***** Information supplied

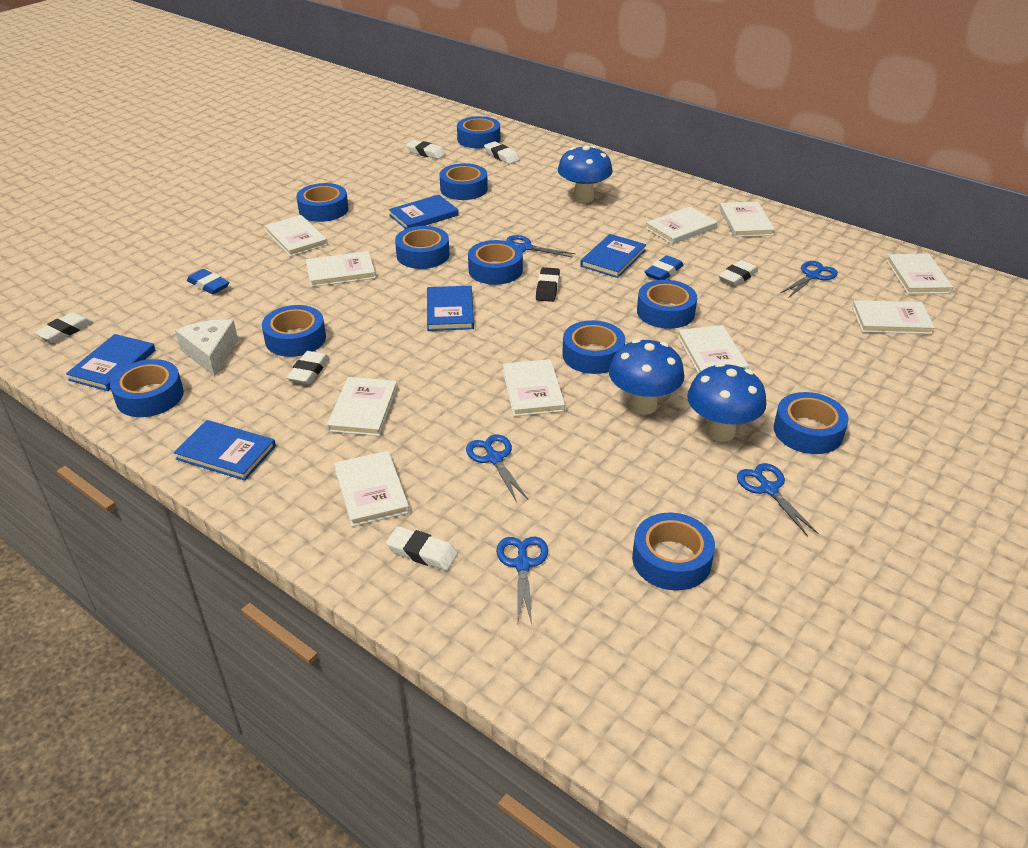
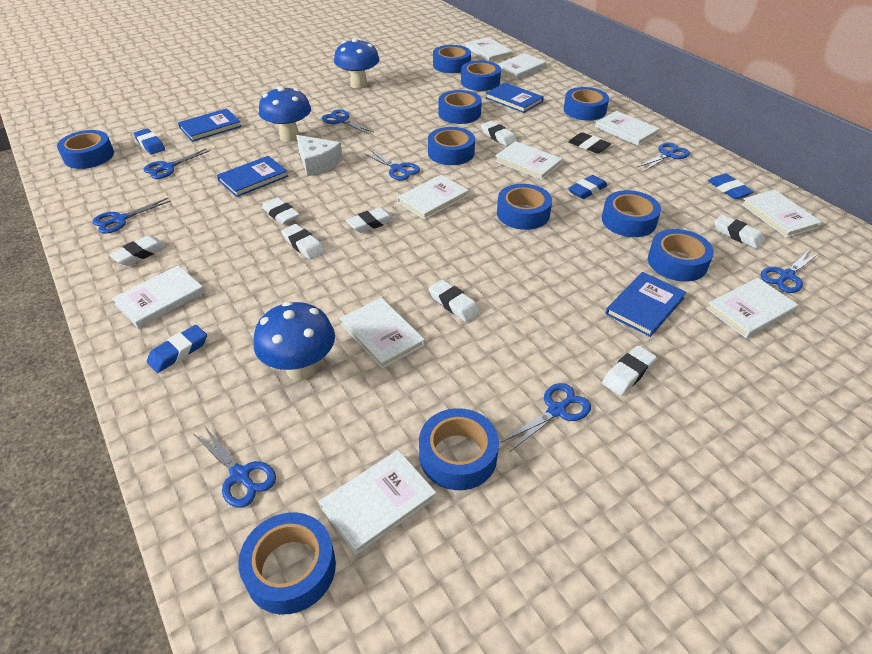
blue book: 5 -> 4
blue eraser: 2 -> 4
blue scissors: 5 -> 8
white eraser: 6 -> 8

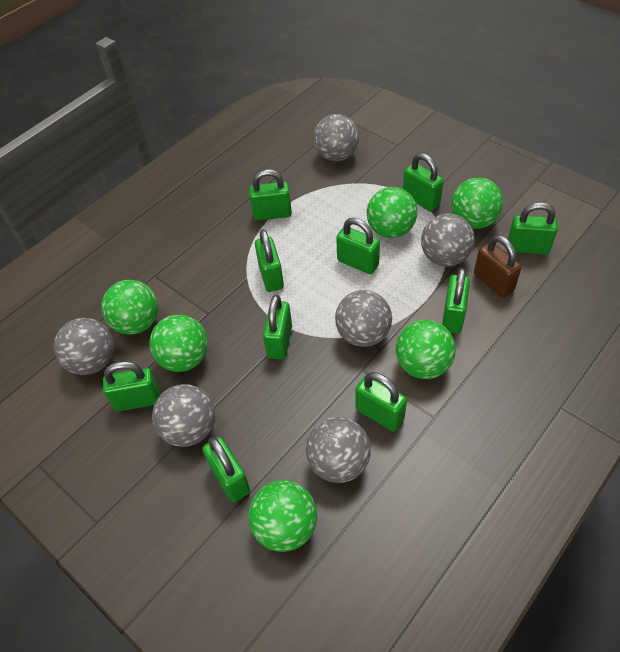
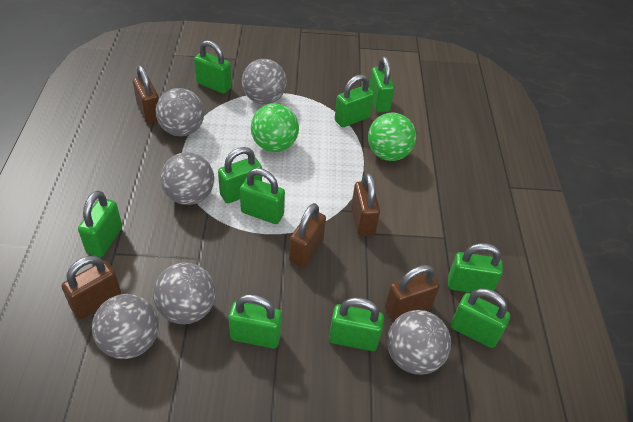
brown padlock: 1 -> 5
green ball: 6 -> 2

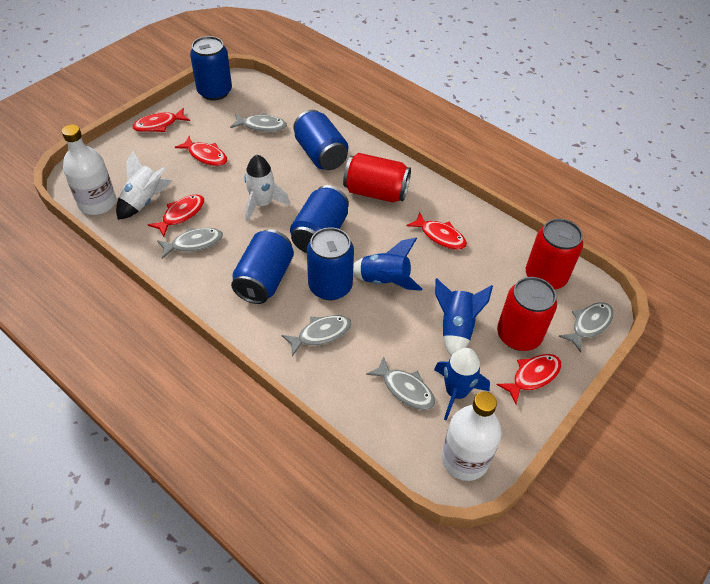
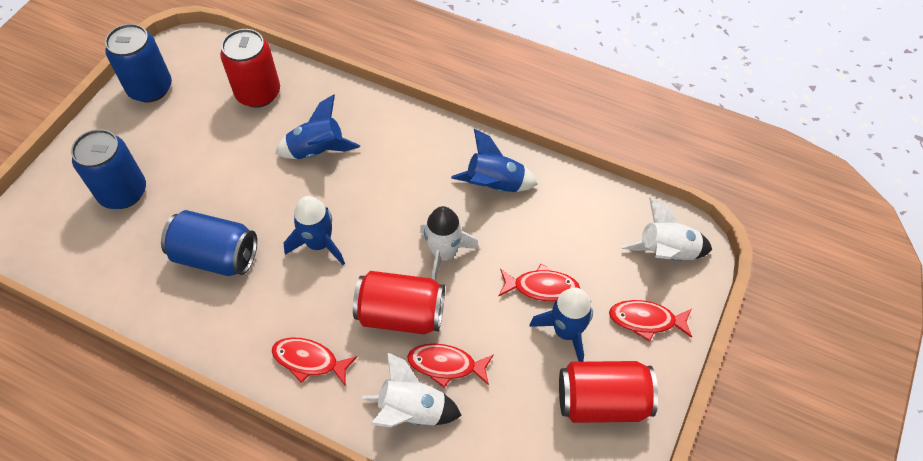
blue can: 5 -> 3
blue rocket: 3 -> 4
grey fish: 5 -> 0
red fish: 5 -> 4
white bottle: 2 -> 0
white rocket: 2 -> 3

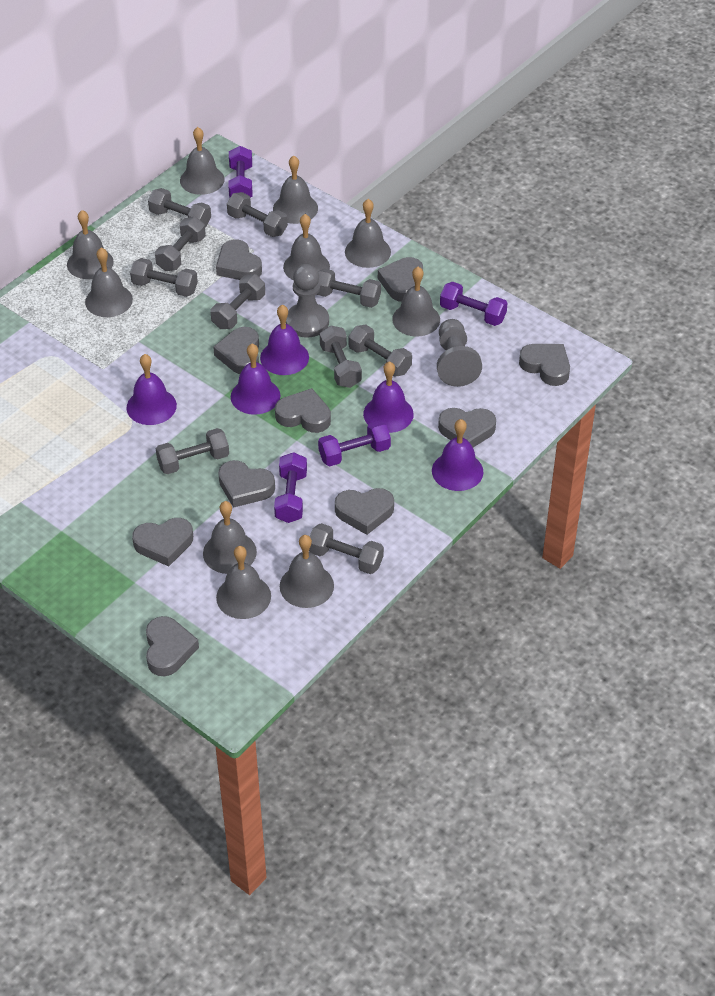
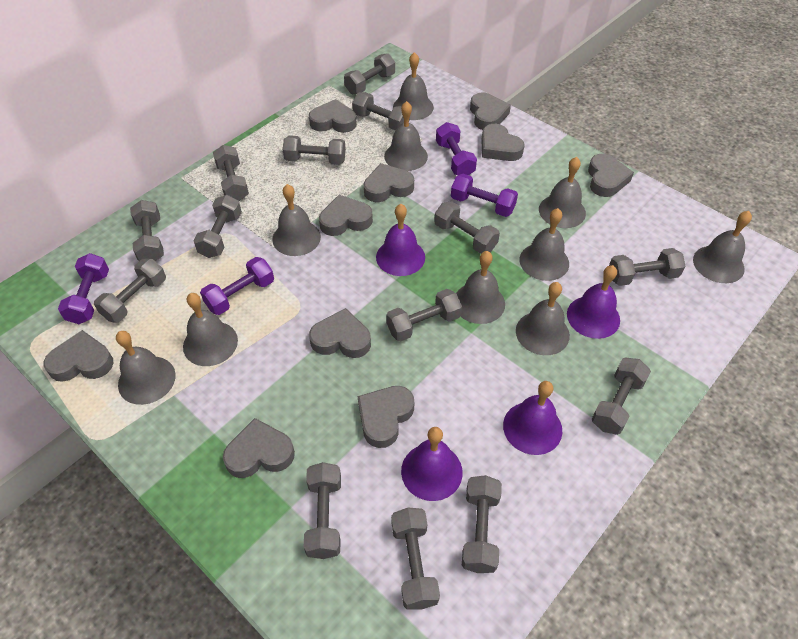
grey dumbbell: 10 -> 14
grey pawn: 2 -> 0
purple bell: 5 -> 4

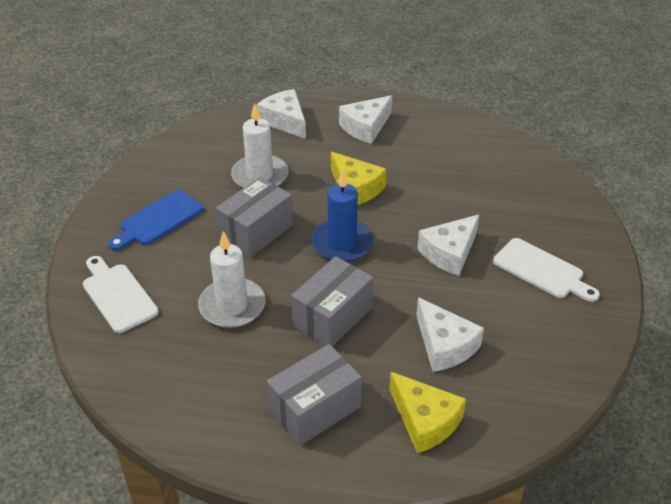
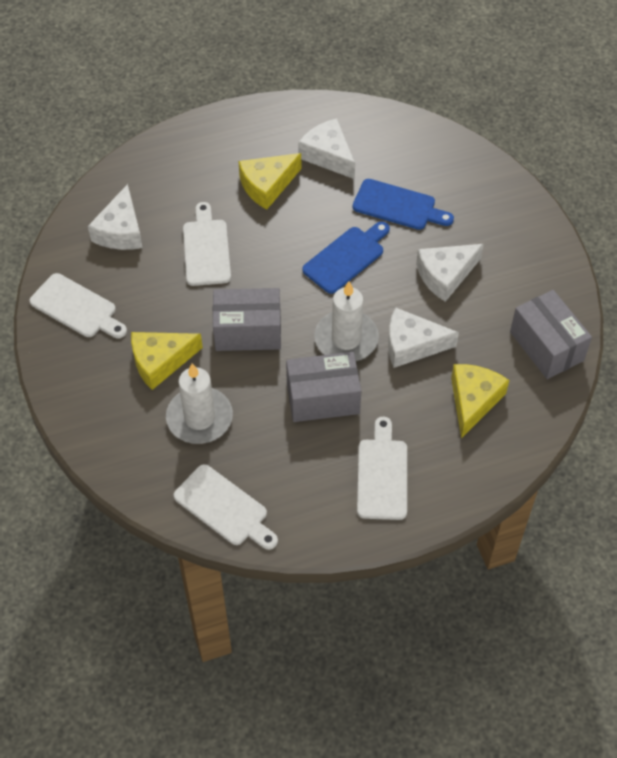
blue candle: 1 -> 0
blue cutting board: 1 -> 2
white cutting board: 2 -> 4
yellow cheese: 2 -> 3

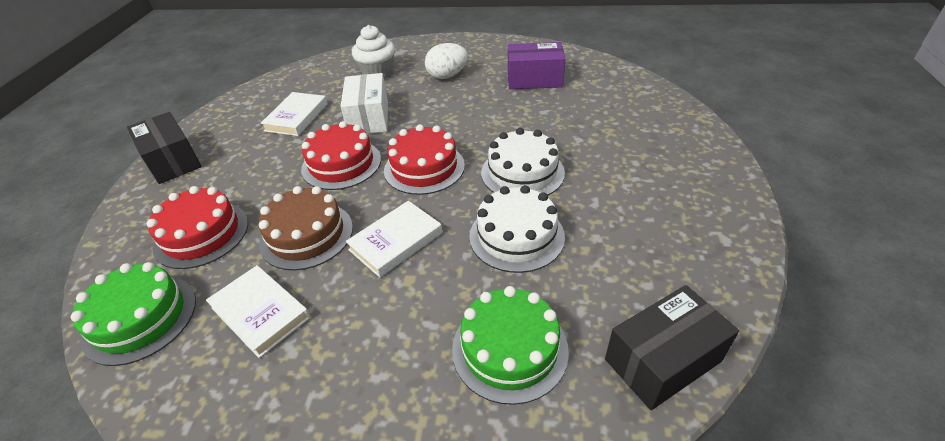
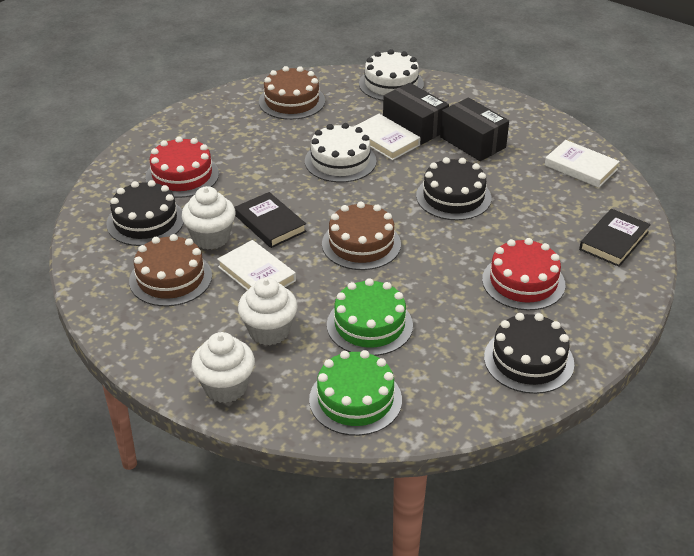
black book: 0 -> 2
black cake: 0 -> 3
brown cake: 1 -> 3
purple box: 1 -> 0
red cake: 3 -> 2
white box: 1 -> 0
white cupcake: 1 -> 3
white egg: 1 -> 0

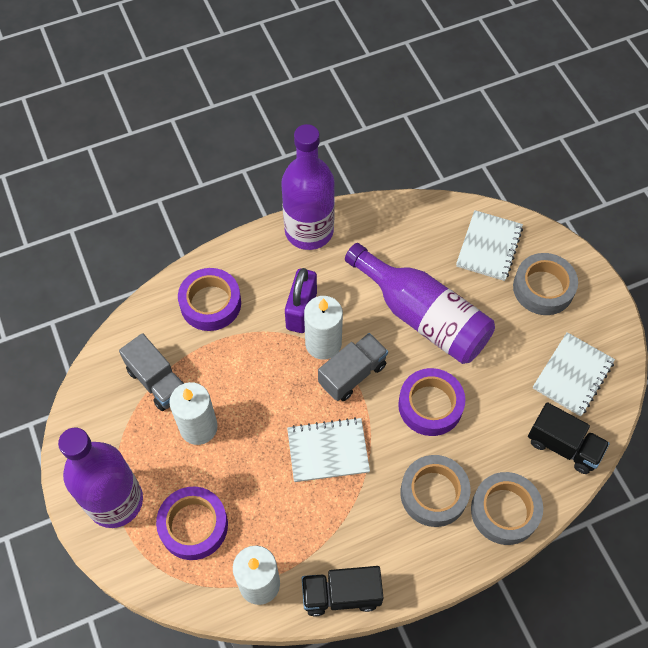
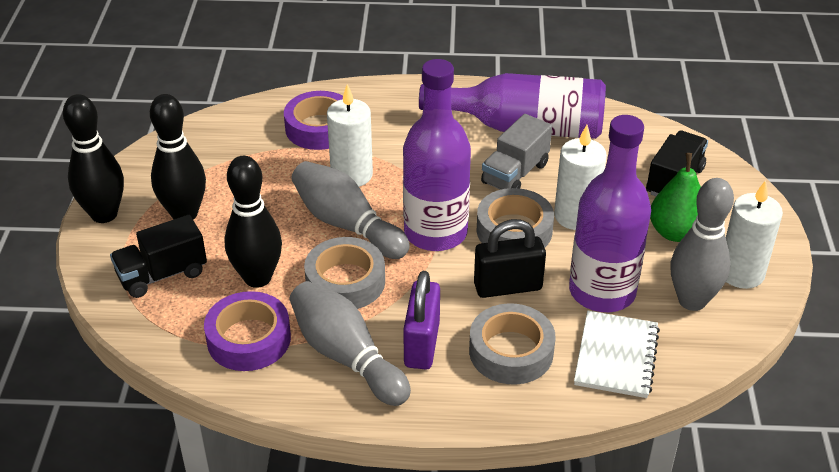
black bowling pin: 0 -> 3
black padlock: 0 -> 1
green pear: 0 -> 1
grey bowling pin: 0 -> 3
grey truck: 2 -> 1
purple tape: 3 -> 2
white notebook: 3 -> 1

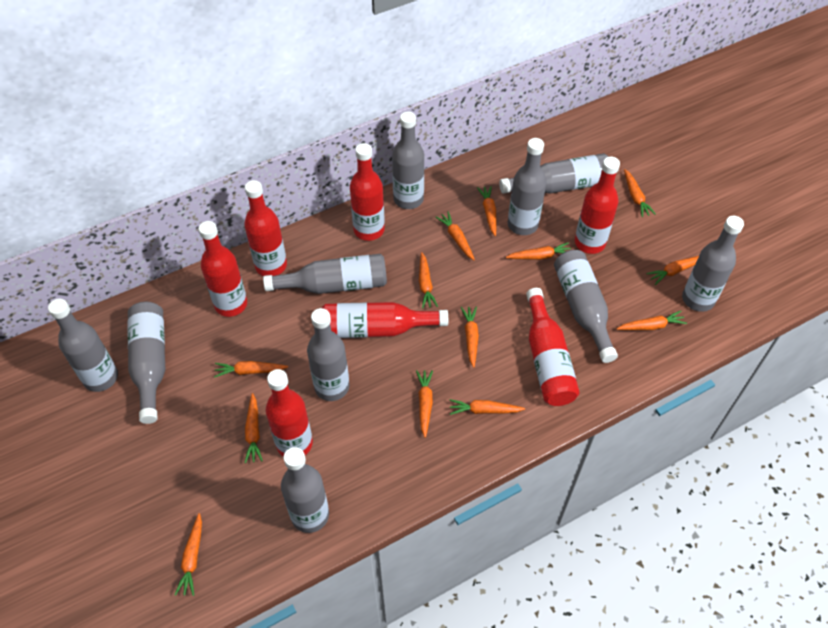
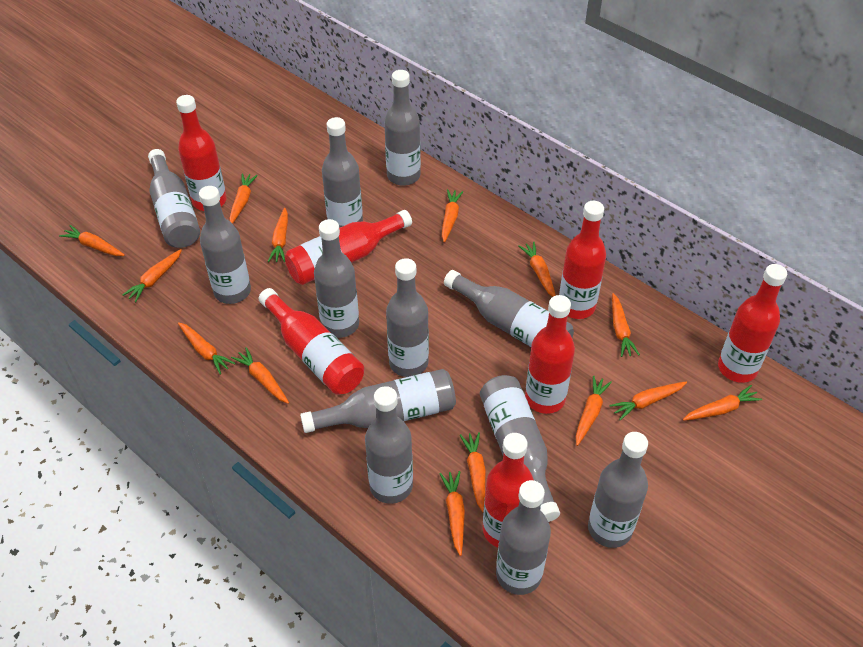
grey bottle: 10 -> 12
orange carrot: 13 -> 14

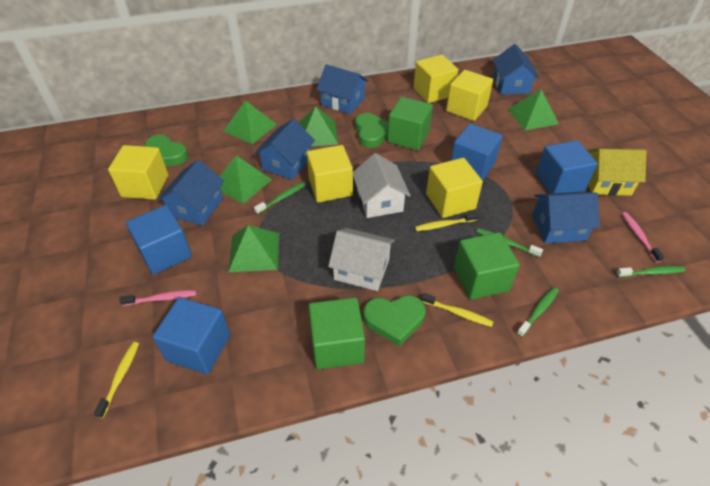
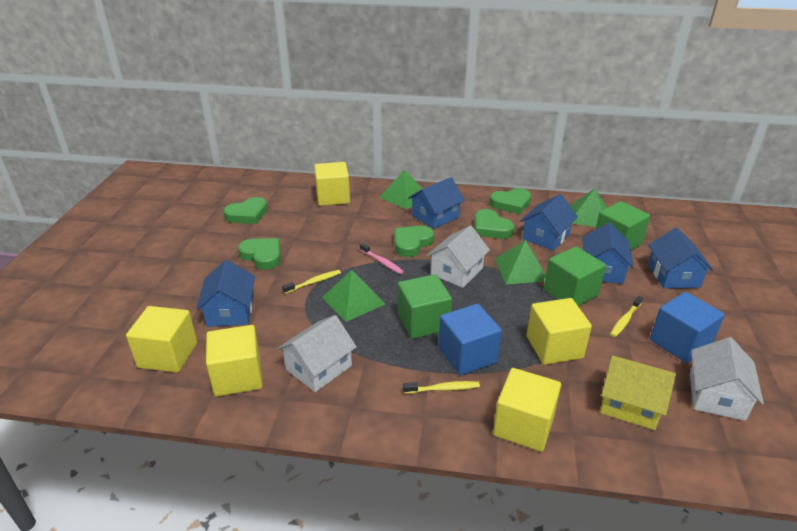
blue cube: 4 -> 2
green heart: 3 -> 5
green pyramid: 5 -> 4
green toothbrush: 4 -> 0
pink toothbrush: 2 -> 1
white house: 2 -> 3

**********

**Task requirements**
A copy of each line above that holds the word "cutting" is the expected answer.

**Answer to this task**
blue cutting board: 1 -> 2
white cutting board: 2 -> 4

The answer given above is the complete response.